Aim of the task → Out of the material that follows, write out exactly the lines from the line with "green cone: [510,393,584,493]" to the line with "purple boat: [189,167,218,236]", both ends included, and no others.
--- Exercise input Enclosed Below ---
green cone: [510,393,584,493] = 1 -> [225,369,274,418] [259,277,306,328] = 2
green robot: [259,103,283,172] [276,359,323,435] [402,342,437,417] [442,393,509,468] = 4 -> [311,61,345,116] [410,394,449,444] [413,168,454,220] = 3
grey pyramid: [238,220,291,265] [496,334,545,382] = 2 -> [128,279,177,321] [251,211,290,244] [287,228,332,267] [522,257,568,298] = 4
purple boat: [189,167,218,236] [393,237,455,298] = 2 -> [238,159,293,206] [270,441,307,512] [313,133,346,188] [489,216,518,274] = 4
--- End of Enclosed Exercise input ---
--- Exercise input Enclosed Below ---
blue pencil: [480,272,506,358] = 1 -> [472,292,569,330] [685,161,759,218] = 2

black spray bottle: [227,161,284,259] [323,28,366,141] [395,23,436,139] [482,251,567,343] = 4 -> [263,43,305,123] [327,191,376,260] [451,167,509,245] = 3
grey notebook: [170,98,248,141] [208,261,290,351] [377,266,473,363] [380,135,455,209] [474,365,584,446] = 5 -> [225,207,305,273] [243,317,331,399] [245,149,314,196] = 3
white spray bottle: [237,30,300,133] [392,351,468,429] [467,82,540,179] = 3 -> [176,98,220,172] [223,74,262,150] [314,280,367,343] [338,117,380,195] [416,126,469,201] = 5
--- End of Enclosed Exercise input ---
Answer for the task →
green cone: [510,393,584,493] = 1 -> [225,369,274,418] [259,277,306,328] = 2
green robot: [259,103,283,172] [276,359,323,435] [402,342,437,417] [442,393,509,468] = 4 -> [311,61,345,116] [410,394,449,444] [413,168,454,220] = 3
grey pyramid: [238,220,291,265] [496,334,545,382] = 2 -> [128,279,177,321] [251,211,290,244] [287,228,332,267] [522,257,568,298] = 4
purple boat: [189,167,218,236] [393,237,455,298] = 2 -> [238,159,293,206] [270,441,307,512] [313,133,346,188] [489,216,518,274] = 4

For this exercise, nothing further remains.